Gather each line of the data below that contains the string "volta". Matching is case-sensitive.

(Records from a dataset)
>> BEGIN

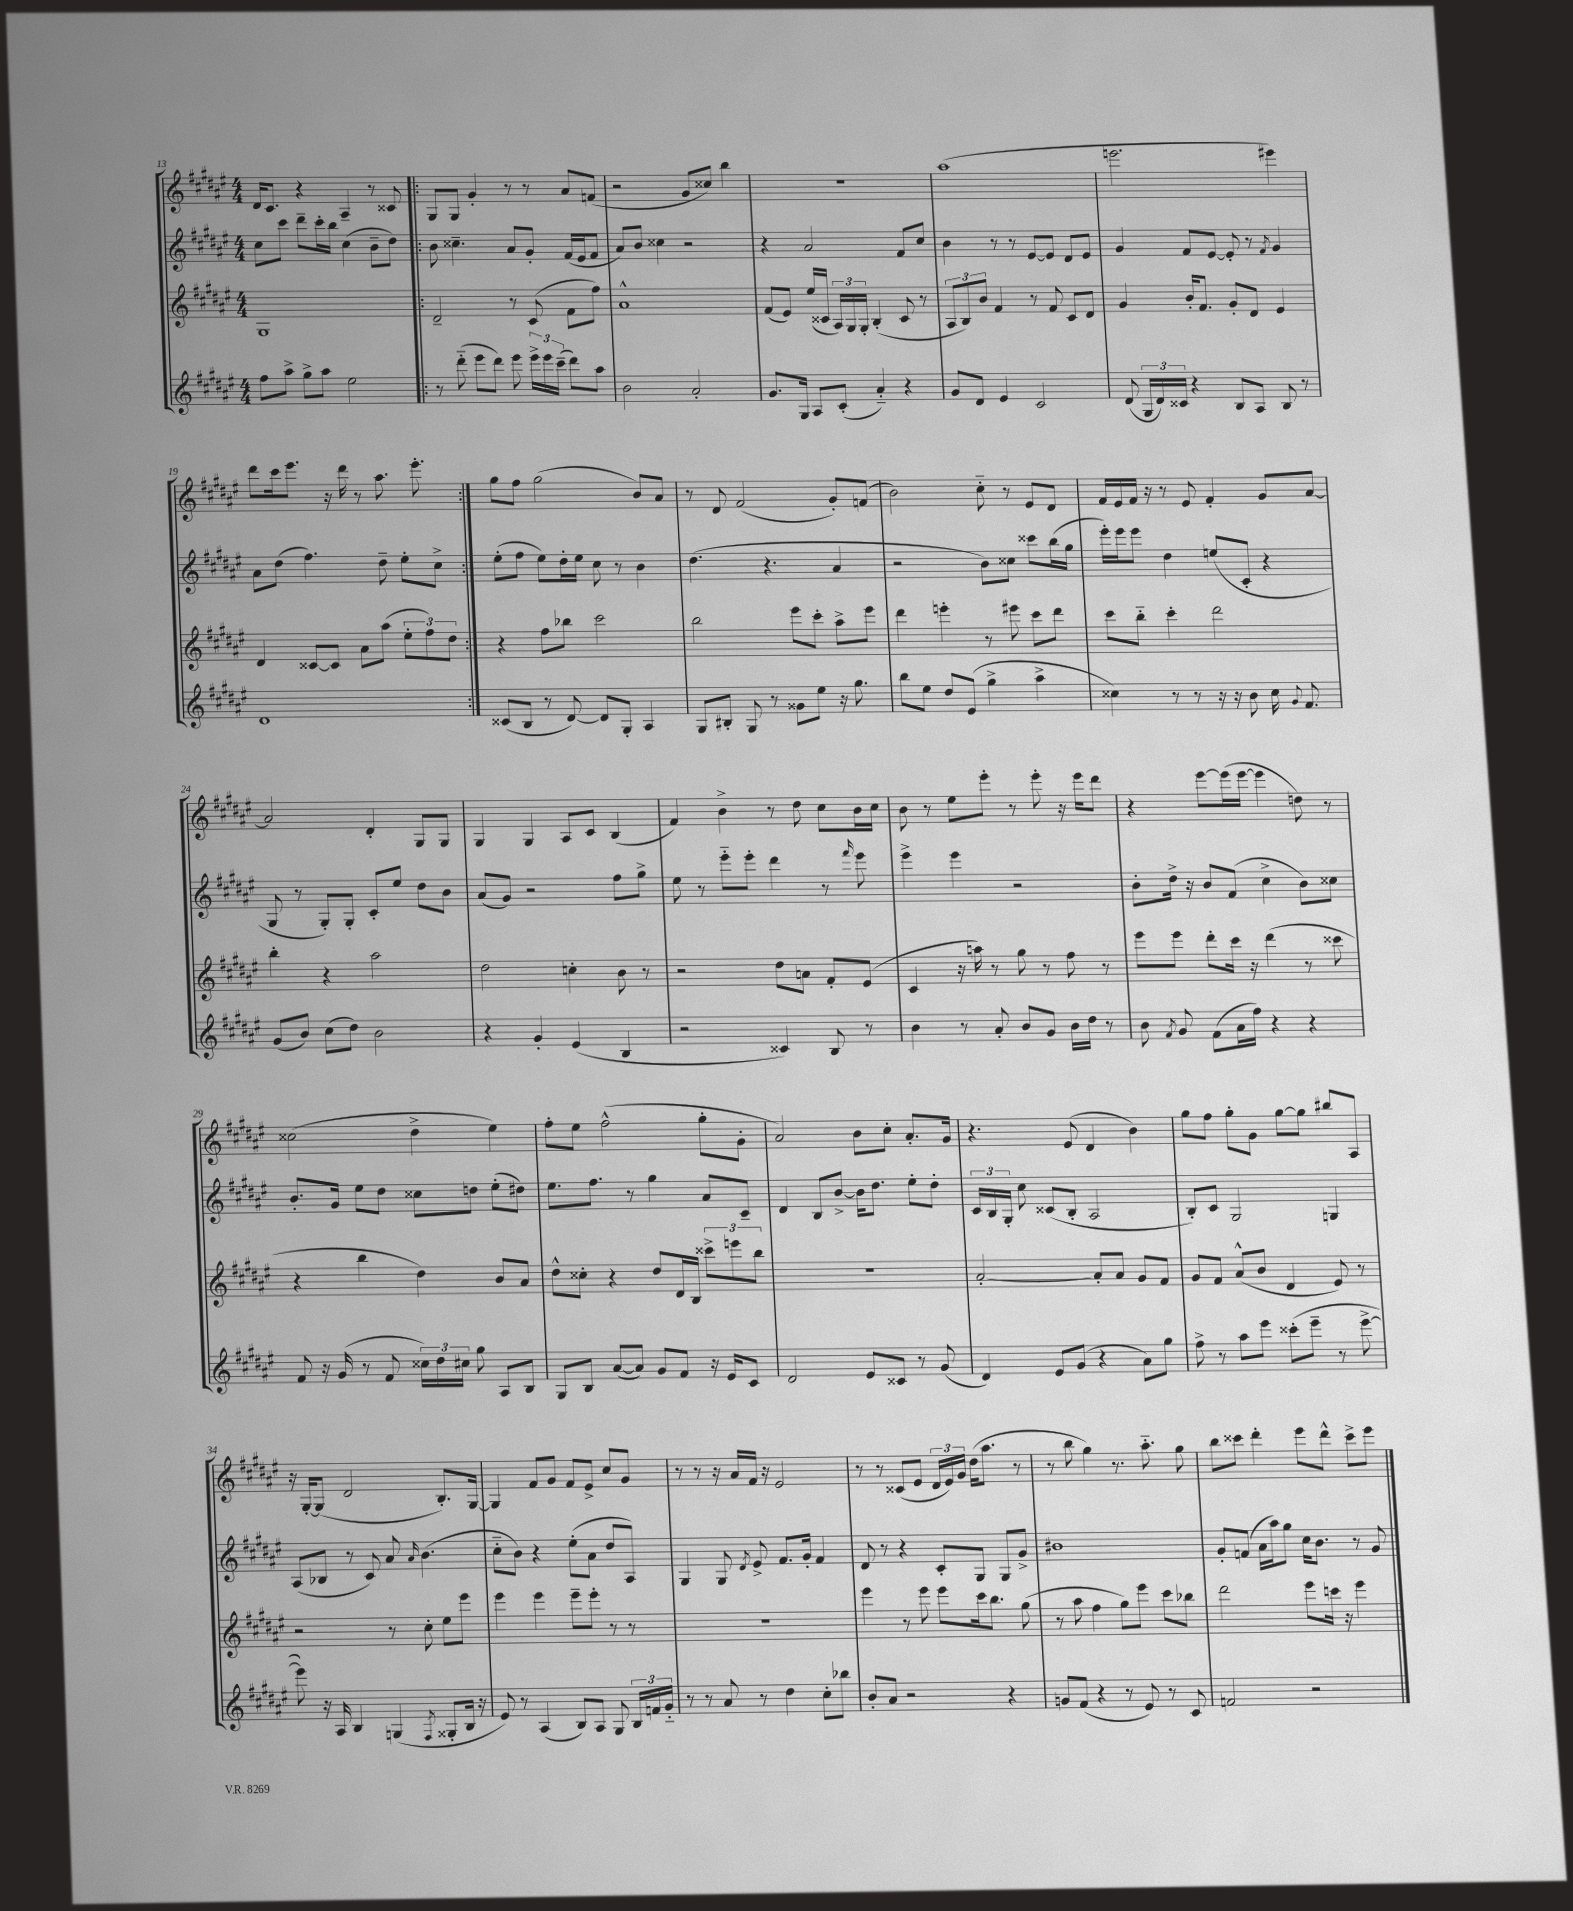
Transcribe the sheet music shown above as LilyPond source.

<<
\new StaffGroup <<
\new Staff = "s0" {
    \clef treble \key fis \major \numericTimeSignature \time 4/4
    \autoBeamOff dis'16[ cis'8.] r4 ais4-- r8 cisis'8 |
    \repeat volta 2 { gis8[ gis8] gis'4-. r8 r8 ais'8[ f'8]( |
    r2 gis'8[ cisis''8]) b''4 |
    R1 |
    ais''1( |
    e'''2. eis'''4) |
    dis'''8[ cis'''16 eis'''8.] r16 dis'''16 r8 ais''8. eis'''8.-. | }
    gis''8[ fis''8] gis''2( b'8[) ais'8] |
    r8 dis'8 fis'2( gis'8[-.) f'8]( |
    b'2) cis''8-_ r8 eis'8[ dis'8] |
    fis'16[ eis'16 fis'16] r16 r8 eis'8 fis'4-. gis'8[ ais'8]~ |
    ais'2 dis'4-. gis8[ gis8] |
    gis4 gis4 ais8[ cis'8] b4( |
    fis'4) b'4-> r8 dis''8 cis''8[ b'16 cis''16] |
    b'8 r8 eis''8[ eis'''8]-. r8 eis'''8-. r16 eis'''16[ dis'''8] |
    r4 eis'''8[~ eis'''16( eis'''16]~ eis'''4 d''8) r8 |
    cisis''2( dis''4-> eis''4) |
    fis''8[-. eis''8] fis''2-^( gis''8[-. gis'8]-. |
    ais'2) b'8[ cis''8]-. ais'8.[-. gis'16] |
    r4. eis'8( dis'4 b'4) |
    gis''8[ fis''8] gis''8[-. gis'8] gis''8[~ gis''8] bis''8[ ais8] |
    r16 gis16[~-. gis8]( dis'2 b8.[-.) gis16]~ |
    gis4 fis'8[ gis'8] fis'8[ eis'8]-> cis''8[ gis'8] |
    r8 r8 r16 ais'16[ fis'16] r16 eis'2 |
    r8 r8 cisis'8[( eis'8] \tuplet 3/2 { dis'16[ eis'16) gis'16] } dis''16[( ais''8.] r8 |
    r8 b''8 gis''4) r8. ais''8.-_ gis''8 |
    b''8[ cisis'''8] dis'''4-. eis'''8[ dis'''8]-^ cisis'''8[-> eis'''8] \bar "|." |
}
\new Staff = "s1" {
    \clef treble \key fis \major \numericTimeSignature \time 4/4
    \autoBeamOff cis''8[ cis'''8] dis'''8[-- cis'''16-. b''16] cis''4( b'8[-- dis''8]) |
    \repeat volta 2 { b'8 cisis''4.-- ais'8[ gis'8]-. fis'16[( eis'16 fis'8] |
    ais'8[) b'8] cisis''4 r2 |
    r4 ais'2 fis'8[ cis''8] |
    b'4 r8 r8 eis'8[~ eis'8] dis'8[ eis'8] |
    gis'4 fis'8[ eis'8]~ eis'8-. r8 \acciaccatura { fis'8 } gis'4 |
    ais'8[ dis''8]( fis''4.) dis''8-- eis''8[-. cis''8]-> | }
    eis''8[-.( fis''8] eis''8[) dis''16-. eis''16] cis''8 r8 b'4 |
    dis''4.( r4. ais'4 |
    r2 b'8[) cisis''8] cisis'''8[ b''16( gis''16] |
    eis'''16[-.) eis'''16 eis'''8] dis''4 e''8[( cis'8]-. r4 |
    gis8 r8 gis8[-.) gis8]-. cis'8[-. eis''8] dis''8[ b'8] |
    ais'8[( gis'8]) r2 fis''8[ gis''8]-> |
    eis''8 r8 eis'''8[-_ eis'''8]-. dis'''4 r8 \grace { fis'''16 } eis'''8 |
    eis'''4-> eis'''4 r2 |
    b'8[-. dis''16]-> r16 b'8[ fis'8]( cis''4-> b'8[) cisis''8] |
    b'8.[-. gis'16] eis''8[ dis''8] cisis''8[ d''8] eis''8[-.( dis''8]) |
    eis''8.[ fis''8.] r8 gis''4 ais'8[ cis'8]-- |
    dis'4 b8[ b'8]~-> b'16[ dis''8.] eis''8[-. dis''8]-. |
    \tuplet 3/2 { cis'16[ b16 gis16]-. } cis''8 cisis'8[( b8]-. ais2 |
    b8[-.) cis'8] gis2 g4 |
    ais8[( bes8] r8 cis'8) ais'8 \grace { ais'16 } b'4.( |
    cis''8[-_ b'8]) r4 eis''8[-.( ais'8] dis''8[ ais8]) |
    gis4 gis8 \acciaccatura { dis'8 } eis'8-> fis'8.[ gis'16]-. fis'4 |
    dis'8 r8 r4 cis'8[-. gis8] gis8[ gis'8]-> |
    bis'1 |
    gis'8[-. f'8]( ais'16[ ais''16) gis''8] cis''16[ b'8.] r8 gis'8 \bar "|." |
}
\new Staff = "s2" {
    \clef treble \key fis \major \numericTimeSignature \time 4/4
    \autoBeamOff gis1 |
    \repeat volta 2 { dis'2-- r8 cis'8( fis'8[ fis''8]) |
    ais'1-^ |
    fis'8[( eis'8]) eis''16[( cisis'16] \tuplet 3/2 { ais16[) gis16 gis16]-. } b4-.( cisis'8 r8 |
    \tuplet 3/2 { ais8[ b8) b'8] } fis'4 r8 fis'8 cis'8[ dis'8] |
    gis'4 b'16[-. fis'8.] gis'8[-. dis'8] eis'4 |
    dis'4 cisis'8[~ cisis'8] ais'8[ ais''8]( \tuplet 3/2 { eis''8[-. fis''8) dis''8] } | }
    r4 fis''8[ bes''8] cis'''2 |
    b''2 eis'''8[ cis'''8]-. ais''8[-> eis'''8] |
    dis'''4 e'''4-. r8 eis'''8 cis'''8[ dis'''8] |
    cis'''8[ b''8]-_ cis'''4-. dis'''2 |
    b''4-. r4 ais''2 |
    dis''2 c''4-. b'8 r8 |
    r2 dis''8[ a'8] fis'8[-. eis'8]( |
    cis'4 r16 a''16) r8 gis''8 r8 fis''8 r8 |
    eis'''8[ eis'''8] dis'''8[-. cis'''16] r16 dis'''4( r8 cisis'''8 |
    r4 b''4 dis''4) b'8[ ais'8] |
    dis''8[-^ cisis''8]-. r4 dis''8[ dis'16 b16] \tuplet 3/2 { cisis'''8[-> e'''8 b''8] } |
    r1 |
    ais'2~-. ais'8[-. ais'8] gis'8[ fis'8] |
    gis'8[ fis'8] ais'8[-^( b'8] dis'4 eis'8) r8 |
    r2 r8 cis''8-. eis''8[ eis'''8] |
    eis'''4 eis'''4 eis'''8[-- eis'''8]-. r8 r8 |
    R1 |
    eis'''4 r8 eis'''8 eis'''8[ cis'''16 b''8.] gis''8( |
    r8 ais''8 fis''4 gis''8[) eis'''8] cis'''8[ bes''8] |
    dis'''2 eis'''8[ c'''16] r16 eis'''4 \bar "|." |
}
\new Staff = "s3" {
    \clef treble \key fis \major \numericTimeSignature \time 4/4
    \autoBeamOff fis''8[ ais''8]-> gis''8[-> ais''8] eis''2 |
    \repeat volta 2 { r8 dis'''8-_( eis'''8[ dis'''8]) eis'''8 \tuplet 3/2 { eis'''16[-> eis'''16 cis'''16]--( } dis'''8[) ais''8] |
    b'2 ais'2-. |
    gis'8.[ gis16] ais8[ cis'8]-.( ais'4-_) r4 |
    gis'8[ dis'8] eis'4 cis'2 |
    dis'8( \tuplet 3/2 { gis16[ dis'16) cisis'16] } r4 b8[ ais8] b8 r8 |
    dis'1 | }
    cisis'8[( b8] r8 dis'8~) dis'8[ gis8]-. ais4 |
    gis8[ bis8]-. gis8 r8 gisis'8[ eis''8] r16 gis''8. |
    b''8[ eis''8] dis''8[ eis'8]( gis''4-> ais''4-> |
    cisis''4) r8 r8 r16 r16 b'8 cisis''16 \appoggiatura { gis'8 } fis'8. |
    gis'8[( b'8]) cis''8[( dis''8]) b'2 |
    r4 gis'4-. eis'4( b4 |
    r2 cisis'4) b8 r8 |
    b'4 r8 ais'8-. b'8[ gis'8] b'16[ dis''16] r8 |
    b'8 \acciaccatura { fis'8 } gis'8 fis'8[( ais'16 fis''16]) r4 r4 |
    fis'8 r16 gis'16( r8 fis'8 \tuplet 3/2 { cisis''16[) dis''16 cis''16] } gis''8 ais8[ b8] |
    gis8[ b8] ais'8[~( ais'8]) gis'8[ fis'8] r16 eis'16[ cis'8] |
    dis'2 eis'8[ cisis'8] r8 gis'8( |
    dis'4) eis'8[ gis'8]( r4 ais'8[) gis''8] |
    fis''8-> r8 ais''8[ eis'''8] cisis'''8[-.( eis'''8]-- r8 eis'''8~-> |
    eis'''8) r16 ais16 b4 g4( \acciaccatura { fis8 } gisis8[-. b16] r16 |
    eis'8) r8 ais4( b8[) ais8] gis8 \tuplet 3/2 { b16[ f'16 gis'16]-_ } |
    r8 r8 ais'8 r8 dis''4 cis''8[-. bes''8] |
    b'8[-. ais'8] r2 r4 |
    g'8[ fis'8]( r4 r8 eis'8) r8 cis'8 |
    f'2 r2 \bar "|." |
}
>>
>>
\layout { \context { \Score currentBarNumber = #13 } }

>> END

## The solution
    \repeat volta 2 { gis8[ gis8] gis'4-. r8 r8 ais'8[ f'8]( |
    \repeat volta 2 { b'8 cisis''4.-- ais'8[ gis'8]-. fis'16[( eis'16 fis'8] |
    \repeat volta 2 { dis'2-- r8 cis'8( fis'8[ fis''8]) |
    \repeat volta 2 { r8 dis'''8-_( eis'''8[ dis'''8]) eis'''8 \tuplet 3/2 { eis'''16[-> eis'''16 cis'''16]--( } dis'''8[) ais''8] |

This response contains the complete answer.